**AIM OF THE TASK:**
Your answer should be the line that contains "JOY1 pin VRX: D1 -> D8" and each line after it, restated word for word through the final line of the entries.

**RECORDS SHOWN:**
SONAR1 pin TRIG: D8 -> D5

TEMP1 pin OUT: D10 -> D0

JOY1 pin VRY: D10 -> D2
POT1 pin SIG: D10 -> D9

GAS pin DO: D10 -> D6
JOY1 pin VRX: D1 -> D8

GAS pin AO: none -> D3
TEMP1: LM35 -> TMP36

**RESULT:**
JOY1 pin VRX: D1 -> D8

GAS pin AO: none -> D3
TEMP1: LM35 -> TMP36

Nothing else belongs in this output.